═══ Data
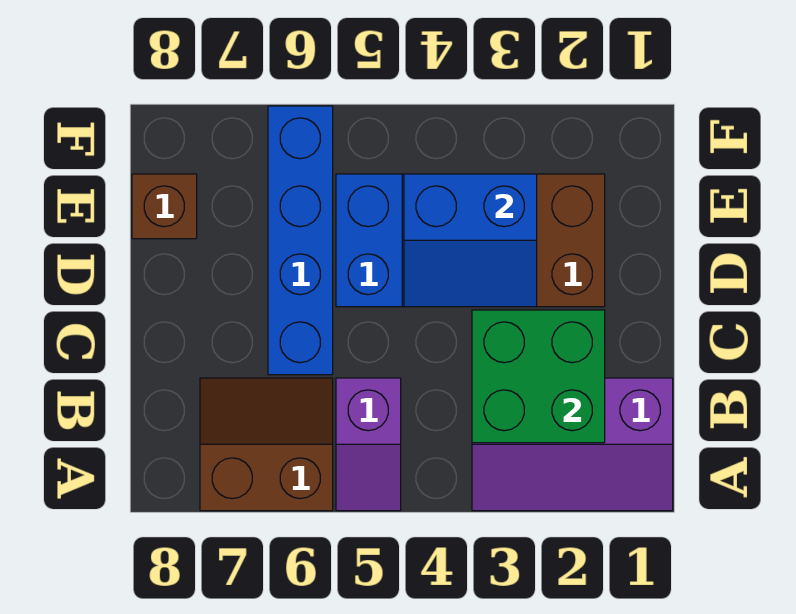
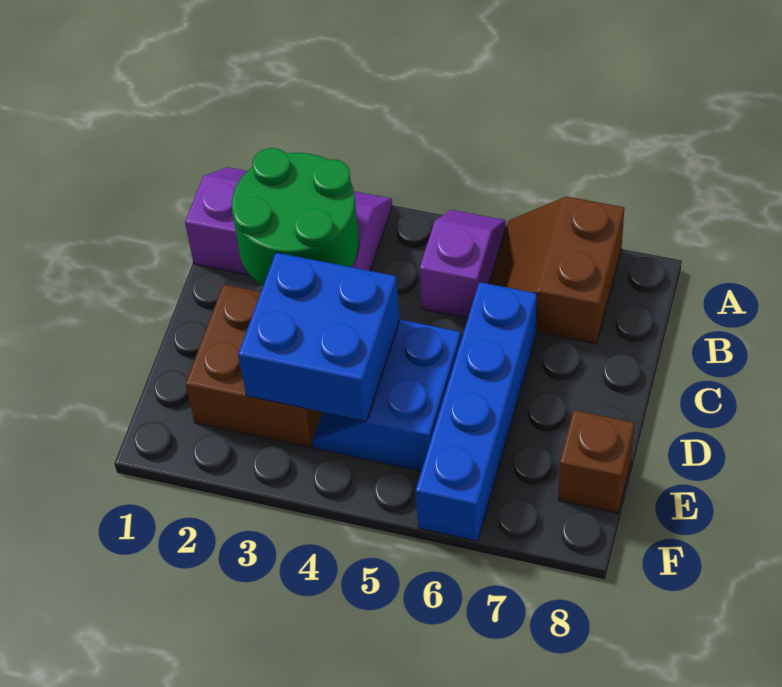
brown slope A6:B7 level 1 top A -> brown slope A6:B7 level 1 top 7
green brick B2:C3 level 2 -> green round brick B2:C3 level 2
blue slope D3:E4 level 2 top E -> blue brick D3:E4 level 2

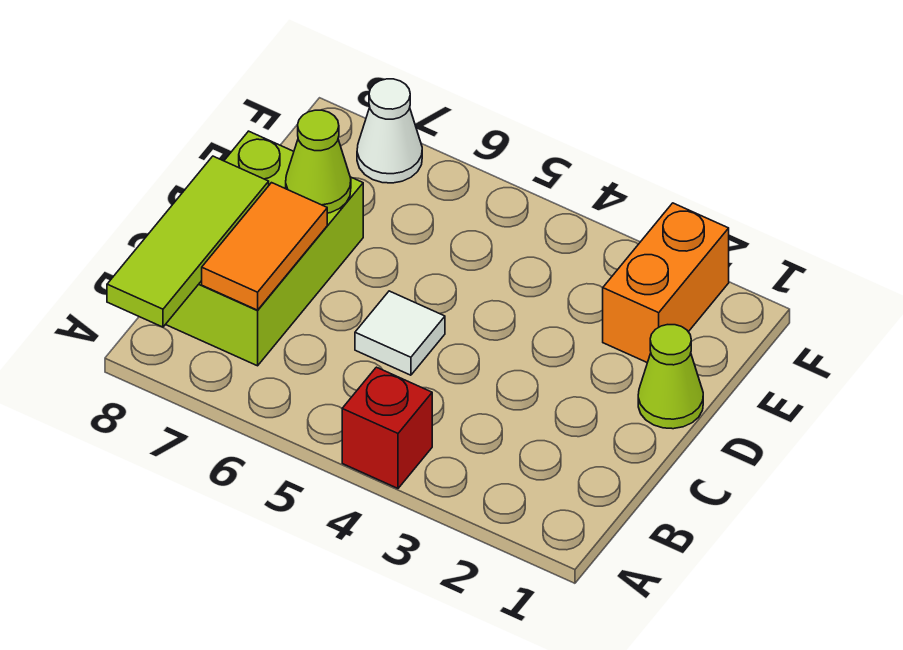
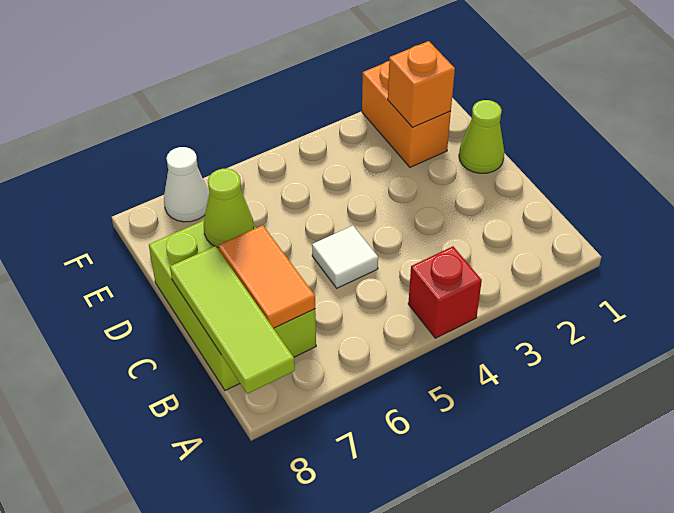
none -> orange brick E2 level 2

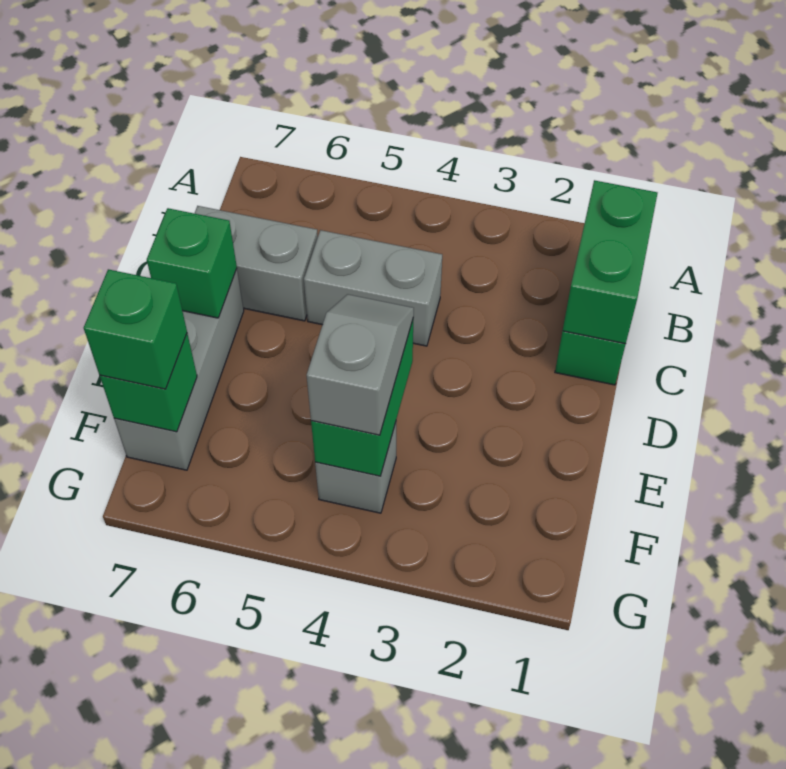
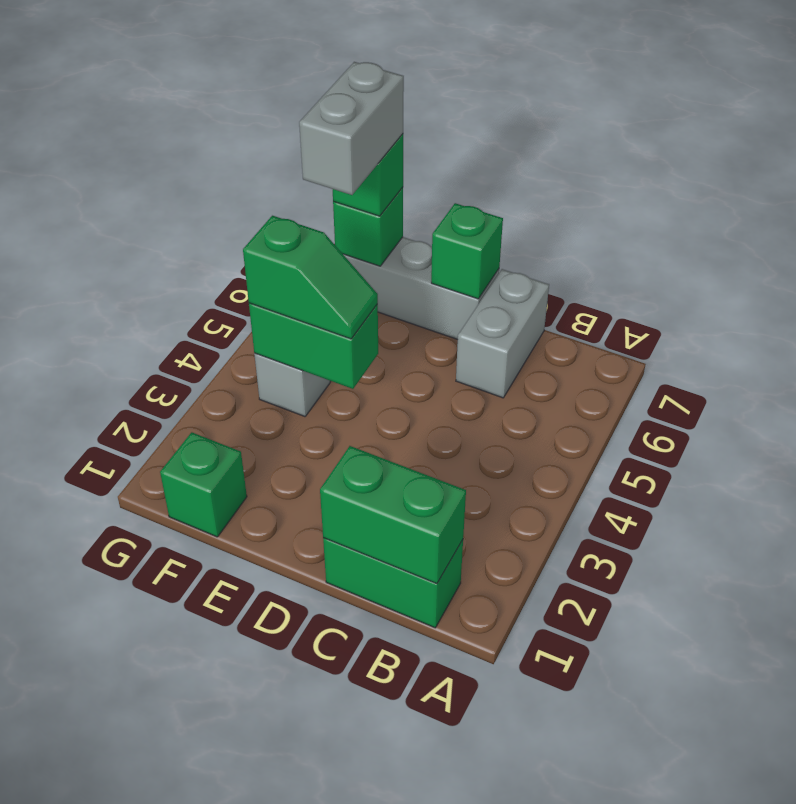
grey brick C4:C5 level 1 -> grey brick F6:F7 level 4
grey slope E4:F4 level 3 top F -> green slope E4:F4 level 3 top F
none -> green brick F1 level 1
══════
**About this exercise:**
With the line containing "grey brick C4:C5" as the first and the final line of the entries above as the last, write out that span exactly and nothing more.

**Answer to the problem:**
grey brick C4:C5 level 1 -> grey brick F6:F7 level 4
grey slope E4:F4 level 3 top F -> green slope E4:F4 level 3 top F
none -> green brick F1 level 1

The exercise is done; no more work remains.